● Exercise goal: For the data below, please report each line where the word "eraser" is found.

··········

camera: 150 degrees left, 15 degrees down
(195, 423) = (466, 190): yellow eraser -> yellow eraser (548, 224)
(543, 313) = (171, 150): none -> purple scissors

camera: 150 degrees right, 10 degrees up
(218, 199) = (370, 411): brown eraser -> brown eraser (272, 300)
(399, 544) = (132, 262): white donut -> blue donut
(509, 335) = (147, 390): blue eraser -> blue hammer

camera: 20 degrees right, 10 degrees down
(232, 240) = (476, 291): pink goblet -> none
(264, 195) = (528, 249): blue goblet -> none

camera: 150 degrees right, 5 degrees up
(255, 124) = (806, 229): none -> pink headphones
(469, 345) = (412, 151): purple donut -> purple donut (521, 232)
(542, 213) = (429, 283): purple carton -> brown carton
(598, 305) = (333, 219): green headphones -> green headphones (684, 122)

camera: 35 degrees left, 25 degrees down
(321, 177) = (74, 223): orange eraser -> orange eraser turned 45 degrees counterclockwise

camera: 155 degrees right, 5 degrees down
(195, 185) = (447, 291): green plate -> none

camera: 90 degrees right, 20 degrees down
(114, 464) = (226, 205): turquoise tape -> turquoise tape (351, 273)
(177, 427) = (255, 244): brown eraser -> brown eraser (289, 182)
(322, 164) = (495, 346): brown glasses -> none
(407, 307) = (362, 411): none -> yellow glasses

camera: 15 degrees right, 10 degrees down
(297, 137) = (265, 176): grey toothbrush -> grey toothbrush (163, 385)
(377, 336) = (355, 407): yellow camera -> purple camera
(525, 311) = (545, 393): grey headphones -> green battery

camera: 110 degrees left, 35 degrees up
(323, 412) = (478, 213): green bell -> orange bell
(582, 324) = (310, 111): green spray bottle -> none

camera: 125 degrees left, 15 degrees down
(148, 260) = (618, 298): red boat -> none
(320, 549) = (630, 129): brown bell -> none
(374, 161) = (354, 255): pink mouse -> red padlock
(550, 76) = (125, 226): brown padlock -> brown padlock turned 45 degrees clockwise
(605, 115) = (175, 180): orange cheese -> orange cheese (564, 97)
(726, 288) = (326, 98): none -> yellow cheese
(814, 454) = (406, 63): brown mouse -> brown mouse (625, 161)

··········

● Task solution:
(195, 423) = (466, 190): yellow eraser -> yellow eraser (548, 224)
(218, 199) = (370, 411): brown eraser -> brown eraser (272, 300)
(509, 335) = (147, 390): blue eraser -> blue hammer
(321, 177) = (74, 223): orange eraser -> orange eraser turned 45 degrees counterclockwise
(177, 427) = (255, 244): brown eraser -> brown eraser (289, 182)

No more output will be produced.